Assignment:
In the material below, the lines from the one containing "grey button [529,298,580,343]" through the one containing "brown egg [586,161,630,207]" are to be given again exactly, ends included, and no others.

Dataset extract:
═══

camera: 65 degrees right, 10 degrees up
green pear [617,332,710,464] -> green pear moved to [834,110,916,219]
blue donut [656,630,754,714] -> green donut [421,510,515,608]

═══

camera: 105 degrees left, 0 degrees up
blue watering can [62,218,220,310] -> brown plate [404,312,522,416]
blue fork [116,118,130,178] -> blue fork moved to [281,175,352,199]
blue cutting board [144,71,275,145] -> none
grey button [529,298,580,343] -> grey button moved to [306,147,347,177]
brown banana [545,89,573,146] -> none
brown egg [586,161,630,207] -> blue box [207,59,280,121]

═══

Response to the task:
grey button [529,298,580,343] -> grey button moved to [306,147,347,177]
brown banana [545,89,573,146] -> none
brown egg [586,161,630,207] -> blue box [207,59,280,121]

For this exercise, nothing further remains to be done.